▶ Work item:
List each line of the data that holds the string "camera".

== Materials provided ==

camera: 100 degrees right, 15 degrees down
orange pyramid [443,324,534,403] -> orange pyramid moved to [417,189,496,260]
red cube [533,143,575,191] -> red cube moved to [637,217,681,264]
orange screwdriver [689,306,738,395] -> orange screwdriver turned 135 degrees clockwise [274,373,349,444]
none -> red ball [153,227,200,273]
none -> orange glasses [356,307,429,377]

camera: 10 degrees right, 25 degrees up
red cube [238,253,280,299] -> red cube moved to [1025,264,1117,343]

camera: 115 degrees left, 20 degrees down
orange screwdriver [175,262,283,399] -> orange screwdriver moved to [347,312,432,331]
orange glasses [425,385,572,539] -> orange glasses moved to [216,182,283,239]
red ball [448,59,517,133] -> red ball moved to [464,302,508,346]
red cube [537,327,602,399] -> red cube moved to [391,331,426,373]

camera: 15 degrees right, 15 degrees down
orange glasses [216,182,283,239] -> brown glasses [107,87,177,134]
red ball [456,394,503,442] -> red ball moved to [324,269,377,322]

===
== Materials provided ==

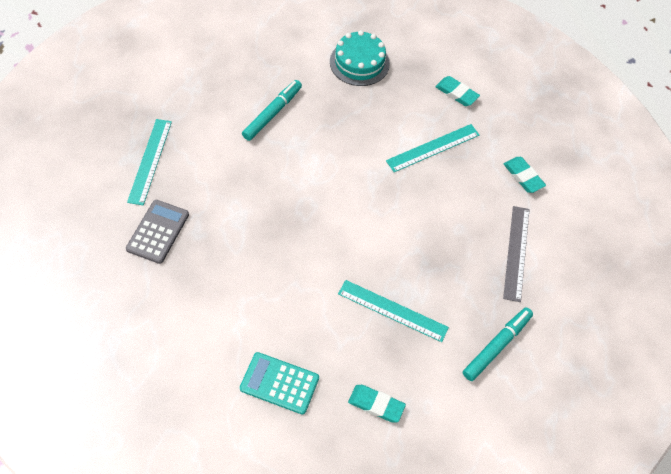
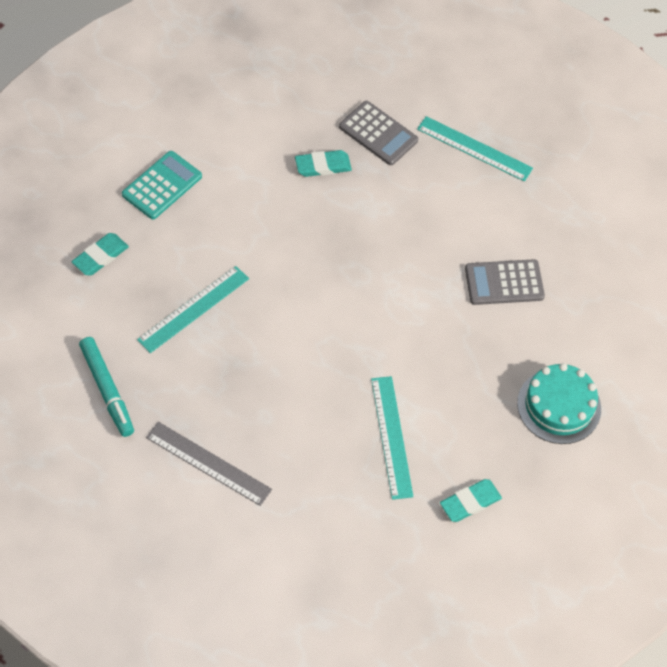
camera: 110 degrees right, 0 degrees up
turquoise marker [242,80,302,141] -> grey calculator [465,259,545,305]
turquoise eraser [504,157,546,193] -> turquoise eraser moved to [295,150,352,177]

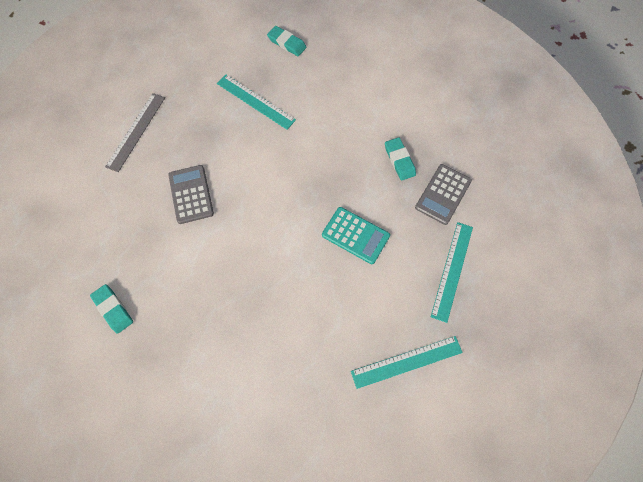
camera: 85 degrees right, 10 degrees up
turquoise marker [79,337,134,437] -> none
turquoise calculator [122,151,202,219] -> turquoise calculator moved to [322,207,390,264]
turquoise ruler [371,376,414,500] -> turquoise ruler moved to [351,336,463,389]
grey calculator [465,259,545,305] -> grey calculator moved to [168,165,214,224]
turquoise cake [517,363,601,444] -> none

===

▶ Solution:
camera: 100 degrees right, 15 degrees down
camera: 10 degrees right, 25 degrees up
camera: 115 degrees left, 20 degrees down
camera: 15 degrees right, 15 degrees down
camera: 110 degrees right, 0 degrees up
camera: 85 degrees right, 10 degrees up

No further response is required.